- **WHAT TO PRODUCE**
Among the entries below, find each line holding "none" and return it.

-- RAW DATA follows --

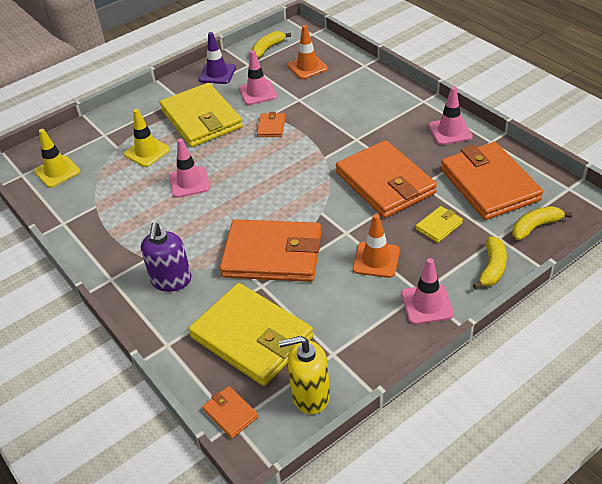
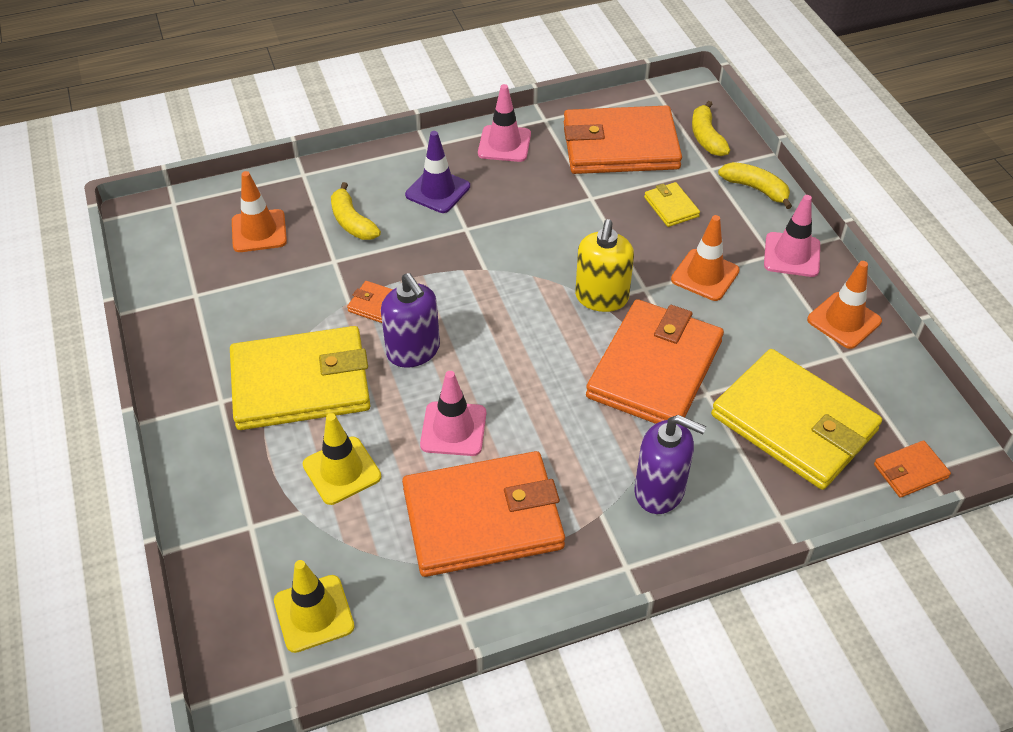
camera: 75 degrees left, 5 degrees up
(217, 74) = (189, 338): purple traffic cone -> purple traffic cone (438, 191)
(242, 150) = (413, 351): none -> purple soap dispenser
(252, 337) = (794, 423): yellow wallet -> yellow wallet turned 75 degrees clockwise
(258, 93) = (281, 301): pink traffic cone -> none
(268, 49) = (170, 262): yellow banana -> yellow banana (352, 222)
(310, 395) = (899, 390): yellow soap dispenser -> yellow soap dispenser (601, 298)
(369, 349) = (844, 320): none -> orange traffic cone
(385, 183) = (570, 227): orange wallet -> orange wallet (483, 518)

-- RAW DATA concluded --

- **ANSWER BOX**
(242, 150) = (413, 351): none -> purple soap dispenser
(258, 93) = (281, 301): pink traffic cone -> none
(369, 349) = (844, 320): none -> orange traffic cone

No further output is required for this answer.